Given information -
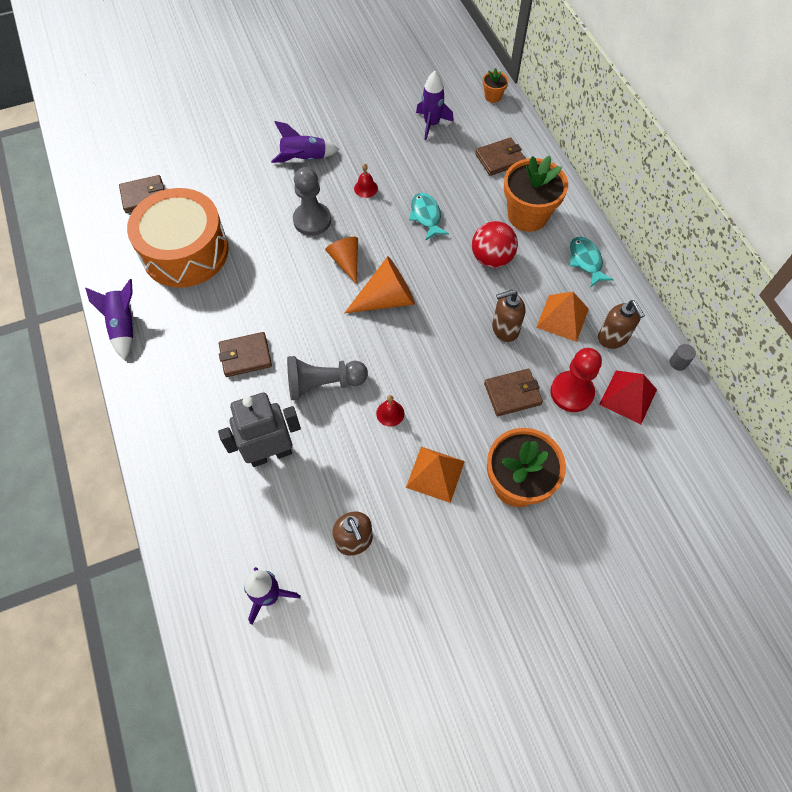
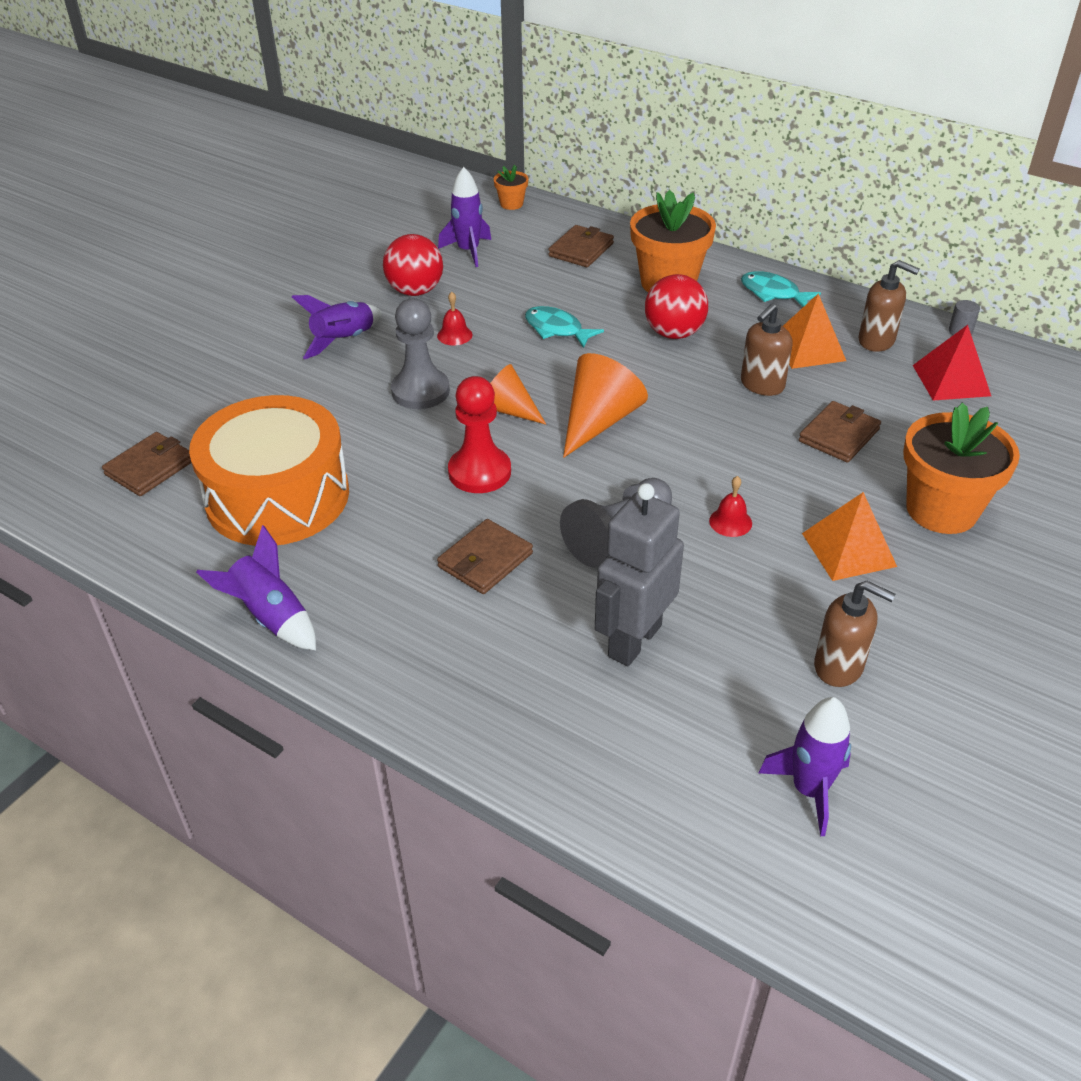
camera: 35 degrees left, 20 degrees down
(374, 141) = (415, 291): none -> red ball
(571, 392) = (895, 404): red pawn -> red pawn (479, 472)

Exercise directions - Return each line above exactly; any pictures are to be skipped.

Result for this task -
camera: 35 degrees left, 20 degrees down
(374, 141) = (415, 291): none -> red ball
(571, 392) = (895, 404): red pawn -> red pawn (479, 472)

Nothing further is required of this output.